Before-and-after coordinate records
/---
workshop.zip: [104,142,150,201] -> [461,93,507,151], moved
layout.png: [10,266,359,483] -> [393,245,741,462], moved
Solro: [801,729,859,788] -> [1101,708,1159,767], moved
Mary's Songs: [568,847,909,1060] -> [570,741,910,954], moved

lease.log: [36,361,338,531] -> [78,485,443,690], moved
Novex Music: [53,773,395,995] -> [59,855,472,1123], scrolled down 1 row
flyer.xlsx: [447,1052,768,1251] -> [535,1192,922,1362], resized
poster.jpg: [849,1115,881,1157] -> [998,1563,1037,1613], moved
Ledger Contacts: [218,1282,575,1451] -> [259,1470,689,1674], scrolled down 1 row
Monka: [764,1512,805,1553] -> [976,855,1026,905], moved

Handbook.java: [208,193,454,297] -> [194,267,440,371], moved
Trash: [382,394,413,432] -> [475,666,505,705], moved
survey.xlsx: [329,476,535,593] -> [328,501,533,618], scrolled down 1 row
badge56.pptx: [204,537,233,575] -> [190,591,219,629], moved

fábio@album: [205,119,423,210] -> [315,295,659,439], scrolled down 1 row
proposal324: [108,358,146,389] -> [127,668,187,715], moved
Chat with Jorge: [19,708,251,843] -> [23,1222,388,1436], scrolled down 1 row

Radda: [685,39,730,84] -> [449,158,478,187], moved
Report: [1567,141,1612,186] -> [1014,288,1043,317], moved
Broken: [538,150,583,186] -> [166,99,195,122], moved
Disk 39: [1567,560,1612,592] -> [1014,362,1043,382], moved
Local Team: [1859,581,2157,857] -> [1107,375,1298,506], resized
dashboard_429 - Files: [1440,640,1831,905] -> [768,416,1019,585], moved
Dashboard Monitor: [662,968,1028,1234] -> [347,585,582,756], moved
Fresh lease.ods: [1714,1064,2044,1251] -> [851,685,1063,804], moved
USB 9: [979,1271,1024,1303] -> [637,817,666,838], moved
\---
Prompt — The lines to retype run from the start of the entries through the line containing "badge56.pptx: [204,537,233,575] ->"; reproduce them exactly and add nothing.

Problem solution —
workshop.zip: [104,142,150,201] -> [461,93,507,151], moved
layout.png: [10,266,359,483] -> [393,245,741,462], moved
Solro: [801,729,859,788] -> [1101,708,1159,767], moved
Mary's Songs: [568,847,909,1060] -> [570,741,910,954], moved

lease.log: [36,361,338,531] -> [78,485,443,690], moved
Novex Music: [53,773,395,995] -> [59,855,472,1123], scrolled down 1 row
flyer.xlsx: [447,1052,768,1251] -> [535,1192,922,1362], resized
poster.jpg: [849,1115,881,1157] -> [998,1563,1037,1613], moved
Ledger Contacts: [218,1282,575,1451] -> [259,1470,689,1674], scrolled down 1 row
Monka: [764,1512,805,1553] -> [976,855,1026,905], moved

Handbook.java: [208,193,454,297] -> [194,267,440,371], moved
Trash: [382,394,413,432] -> [475,666,505,705], moved
survey.xlsx: [329,476,535,593] -> [328,501,533,618], scrolled down 1 row
badge56.pptx: [204,537,233,575] -> [190,591,219,629], moved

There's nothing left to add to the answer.